* **Exercise details**
From the material below, copy each line that holds the word "cube".
### Input for this task ###
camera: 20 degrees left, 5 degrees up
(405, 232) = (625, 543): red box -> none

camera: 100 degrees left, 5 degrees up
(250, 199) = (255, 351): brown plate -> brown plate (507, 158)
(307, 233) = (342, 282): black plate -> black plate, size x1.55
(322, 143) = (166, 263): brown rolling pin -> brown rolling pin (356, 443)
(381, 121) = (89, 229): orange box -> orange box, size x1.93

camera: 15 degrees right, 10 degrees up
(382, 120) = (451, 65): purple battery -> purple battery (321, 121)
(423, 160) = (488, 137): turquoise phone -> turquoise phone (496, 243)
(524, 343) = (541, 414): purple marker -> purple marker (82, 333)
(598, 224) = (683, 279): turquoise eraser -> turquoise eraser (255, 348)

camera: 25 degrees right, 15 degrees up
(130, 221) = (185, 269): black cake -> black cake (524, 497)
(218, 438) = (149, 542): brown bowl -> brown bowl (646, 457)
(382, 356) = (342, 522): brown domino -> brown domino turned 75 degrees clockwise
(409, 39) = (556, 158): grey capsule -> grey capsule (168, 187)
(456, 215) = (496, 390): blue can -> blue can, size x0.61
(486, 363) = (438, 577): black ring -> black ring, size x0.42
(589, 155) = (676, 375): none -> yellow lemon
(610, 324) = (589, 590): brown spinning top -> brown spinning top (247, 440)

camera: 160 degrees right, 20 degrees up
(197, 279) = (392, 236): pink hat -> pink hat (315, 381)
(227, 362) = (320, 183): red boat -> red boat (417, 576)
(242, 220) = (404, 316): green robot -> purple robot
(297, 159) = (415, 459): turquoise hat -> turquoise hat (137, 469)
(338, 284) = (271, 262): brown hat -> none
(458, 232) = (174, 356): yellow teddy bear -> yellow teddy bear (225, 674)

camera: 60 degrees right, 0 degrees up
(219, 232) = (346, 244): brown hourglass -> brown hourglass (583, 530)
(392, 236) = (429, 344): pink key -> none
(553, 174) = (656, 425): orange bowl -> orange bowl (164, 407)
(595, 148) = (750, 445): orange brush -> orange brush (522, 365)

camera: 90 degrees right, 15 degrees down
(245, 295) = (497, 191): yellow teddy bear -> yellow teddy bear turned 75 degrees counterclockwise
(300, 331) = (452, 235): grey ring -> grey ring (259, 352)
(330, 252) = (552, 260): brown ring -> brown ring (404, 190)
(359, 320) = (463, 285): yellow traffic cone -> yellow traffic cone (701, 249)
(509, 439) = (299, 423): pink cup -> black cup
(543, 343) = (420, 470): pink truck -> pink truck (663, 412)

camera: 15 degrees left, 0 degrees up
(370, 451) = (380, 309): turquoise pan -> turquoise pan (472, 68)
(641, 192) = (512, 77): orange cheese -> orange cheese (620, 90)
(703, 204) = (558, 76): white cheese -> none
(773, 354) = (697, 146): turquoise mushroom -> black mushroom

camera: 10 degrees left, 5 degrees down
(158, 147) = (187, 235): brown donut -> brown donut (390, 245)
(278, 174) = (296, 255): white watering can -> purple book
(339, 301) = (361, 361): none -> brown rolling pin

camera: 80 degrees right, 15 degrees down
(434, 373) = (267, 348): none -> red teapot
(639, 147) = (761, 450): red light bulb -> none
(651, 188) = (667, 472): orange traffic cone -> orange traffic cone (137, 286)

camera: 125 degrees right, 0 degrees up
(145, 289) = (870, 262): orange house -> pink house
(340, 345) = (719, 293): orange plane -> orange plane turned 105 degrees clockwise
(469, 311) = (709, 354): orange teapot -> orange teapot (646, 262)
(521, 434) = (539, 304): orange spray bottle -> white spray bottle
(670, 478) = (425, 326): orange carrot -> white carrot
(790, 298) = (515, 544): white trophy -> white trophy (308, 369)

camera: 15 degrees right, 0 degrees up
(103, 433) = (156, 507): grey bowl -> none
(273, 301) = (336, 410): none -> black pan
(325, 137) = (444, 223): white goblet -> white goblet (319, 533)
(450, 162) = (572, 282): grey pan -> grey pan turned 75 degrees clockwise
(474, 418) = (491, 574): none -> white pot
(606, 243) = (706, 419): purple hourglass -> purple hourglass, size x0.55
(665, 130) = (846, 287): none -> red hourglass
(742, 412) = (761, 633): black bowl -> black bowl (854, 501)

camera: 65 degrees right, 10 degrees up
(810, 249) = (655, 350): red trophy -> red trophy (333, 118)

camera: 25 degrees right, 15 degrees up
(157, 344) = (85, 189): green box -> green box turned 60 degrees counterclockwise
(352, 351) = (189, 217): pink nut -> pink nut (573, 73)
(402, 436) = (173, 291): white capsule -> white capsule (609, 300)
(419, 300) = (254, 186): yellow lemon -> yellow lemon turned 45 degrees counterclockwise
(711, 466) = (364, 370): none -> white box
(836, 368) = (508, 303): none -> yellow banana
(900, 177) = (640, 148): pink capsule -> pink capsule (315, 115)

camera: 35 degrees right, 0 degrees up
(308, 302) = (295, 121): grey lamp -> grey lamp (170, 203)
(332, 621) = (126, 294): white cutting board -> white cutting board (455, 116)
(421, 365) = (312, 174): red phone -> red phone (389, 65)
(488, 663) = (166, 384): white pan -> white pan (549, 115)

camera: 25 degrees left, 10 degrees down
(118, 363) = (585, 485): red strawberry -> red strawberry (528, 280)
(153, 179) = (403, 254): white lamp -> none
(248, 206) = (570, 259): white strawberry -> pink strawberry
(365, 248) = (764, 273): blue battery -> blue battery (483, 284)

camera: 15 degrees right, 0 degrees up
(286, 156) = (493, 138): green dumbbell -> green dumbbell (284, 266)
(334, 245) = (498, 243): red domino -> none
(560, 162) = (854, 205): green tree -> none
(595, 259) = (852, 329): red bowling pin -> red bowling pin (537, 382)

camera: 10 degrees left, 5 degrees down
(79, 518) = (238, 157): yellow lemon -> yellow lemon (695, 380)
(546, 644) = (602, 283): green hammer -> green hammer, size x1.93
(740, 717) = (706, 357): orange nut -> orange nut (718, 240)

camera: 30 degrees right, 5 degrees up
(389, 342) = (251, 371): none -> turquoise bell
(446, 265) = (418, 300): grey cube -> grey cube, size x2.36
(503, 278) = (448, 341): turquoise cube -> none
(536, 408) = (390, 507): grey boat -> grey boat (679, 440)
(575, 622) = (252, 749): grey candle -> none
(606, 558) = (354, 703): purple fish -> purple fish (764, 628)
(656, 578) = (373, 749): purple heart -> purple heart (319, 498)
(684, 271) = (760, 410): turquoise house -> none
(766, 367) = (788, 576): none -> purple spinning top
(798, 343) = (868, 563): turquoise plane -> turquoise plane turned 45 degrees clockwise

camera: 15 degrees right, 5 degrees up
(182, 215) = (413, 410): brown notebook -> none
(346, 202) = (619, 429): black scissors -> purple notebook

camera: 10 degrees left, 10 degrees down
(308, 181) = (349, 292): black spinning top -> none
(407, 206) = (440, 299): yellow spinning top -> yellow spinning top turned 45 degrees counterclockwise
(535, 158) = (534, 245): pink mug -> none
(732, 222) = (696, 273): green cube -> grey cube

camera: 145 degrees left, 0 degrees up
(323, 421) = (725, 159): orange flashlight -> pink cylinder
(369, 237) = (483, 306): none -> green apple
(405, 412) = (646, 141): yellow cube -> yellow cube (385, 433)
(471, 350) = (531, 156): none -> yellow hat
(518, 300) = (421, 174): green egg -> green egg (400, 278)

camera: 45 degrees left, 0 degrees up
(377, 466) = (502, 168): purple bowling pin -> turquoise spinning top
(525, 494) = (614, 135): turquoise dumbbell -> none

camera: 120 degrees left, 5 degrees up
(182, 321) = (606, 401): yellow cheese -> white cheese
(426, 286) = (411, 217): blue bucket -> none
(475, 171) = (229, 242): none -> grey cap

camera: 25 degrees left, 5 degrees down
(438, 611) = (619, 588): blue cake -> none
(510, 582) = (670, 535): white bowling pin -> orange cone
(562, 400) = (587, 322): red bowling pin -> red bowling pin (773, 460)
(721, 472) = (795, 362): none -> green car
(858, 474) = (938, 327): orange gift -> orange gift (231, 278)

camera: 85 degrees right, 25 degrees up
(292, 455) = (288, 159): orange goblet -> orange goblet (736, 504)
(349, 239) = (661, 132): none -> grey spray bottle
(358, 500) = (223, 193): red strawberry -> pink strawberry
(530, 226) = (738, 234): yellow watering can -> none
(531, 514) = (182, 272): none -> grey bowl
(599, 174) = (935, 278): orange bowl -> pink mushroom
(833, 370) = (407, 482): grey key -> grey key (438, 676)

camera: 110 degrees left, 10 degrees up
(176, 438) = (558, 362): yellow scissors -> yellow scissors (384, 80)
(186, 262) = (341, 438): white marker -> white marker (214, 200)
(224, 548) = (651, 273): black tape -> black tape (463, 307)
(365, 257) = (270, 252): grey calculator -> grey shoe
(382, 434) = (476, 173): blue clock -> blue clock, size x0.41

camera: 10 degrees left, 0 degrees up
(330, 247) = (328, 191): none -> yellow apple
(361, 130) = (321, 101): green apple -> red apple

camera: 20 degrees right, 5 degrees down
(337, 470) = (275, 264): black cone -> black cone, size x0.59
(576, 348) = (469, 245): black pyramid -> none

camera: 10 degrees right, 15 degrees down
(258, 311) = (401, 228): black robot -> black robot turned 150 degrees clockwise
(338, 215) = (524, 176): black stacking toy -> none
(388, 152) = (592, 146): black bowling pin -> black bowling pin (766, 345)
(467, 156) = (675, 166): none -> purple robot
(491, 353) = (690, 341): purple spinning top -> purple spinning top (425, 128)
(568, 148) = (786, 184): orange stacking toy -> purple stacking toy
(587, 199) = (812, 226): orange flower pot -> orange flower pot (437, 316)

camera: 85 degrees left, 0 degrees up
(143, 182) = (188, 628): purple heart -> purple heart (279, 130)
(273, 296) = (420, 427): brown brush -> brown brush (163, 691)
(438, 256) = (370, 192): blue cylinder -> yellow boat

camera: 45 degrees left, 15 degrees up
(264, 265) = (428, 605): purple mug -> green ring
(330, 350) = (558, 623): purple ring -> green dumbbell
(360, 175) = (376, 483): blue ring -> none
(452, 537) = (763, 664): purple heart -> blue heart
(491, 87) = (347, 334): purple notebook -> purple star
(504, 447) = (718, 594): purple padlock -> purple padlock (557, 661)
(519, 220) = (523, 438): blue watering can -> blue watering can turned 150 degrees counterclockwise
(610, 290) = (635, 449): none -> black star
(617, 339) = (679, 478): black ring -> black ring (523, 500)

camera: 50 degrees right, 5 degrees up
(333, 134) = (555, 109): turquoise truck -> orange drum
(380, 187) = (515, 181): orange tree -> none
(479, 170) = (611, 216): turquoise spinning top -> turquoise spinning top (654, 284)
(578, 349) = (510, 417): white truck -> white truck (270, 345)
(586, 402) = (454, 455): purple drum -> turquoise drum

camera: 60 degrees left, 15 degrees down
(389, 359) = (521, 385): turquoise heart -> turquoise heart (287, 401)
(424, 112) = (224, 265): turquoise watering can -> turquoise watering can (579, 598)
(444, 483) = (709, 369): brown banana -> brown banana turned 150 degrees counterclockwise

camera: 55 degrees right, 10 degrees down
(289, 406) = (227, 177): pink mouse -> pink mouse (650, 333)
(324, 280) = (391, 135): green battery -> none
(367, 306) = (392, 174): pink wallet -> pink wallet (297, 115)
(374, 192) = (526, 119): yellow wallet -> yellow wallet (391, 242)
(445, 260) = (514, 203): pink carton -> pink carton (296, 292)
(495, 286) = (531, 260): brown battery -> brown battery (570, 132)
###
* **Exercise solution**
(446, 265) = (418, 300): grey cube -> grey cube, size x2.36
(503, 278) = (448, 341): turquoise cube -> none
(732, 222) = (696, 273): green cube -> grey cube
(405, 412) = (646, 141): yellow cube -> yellow cube (385, 433)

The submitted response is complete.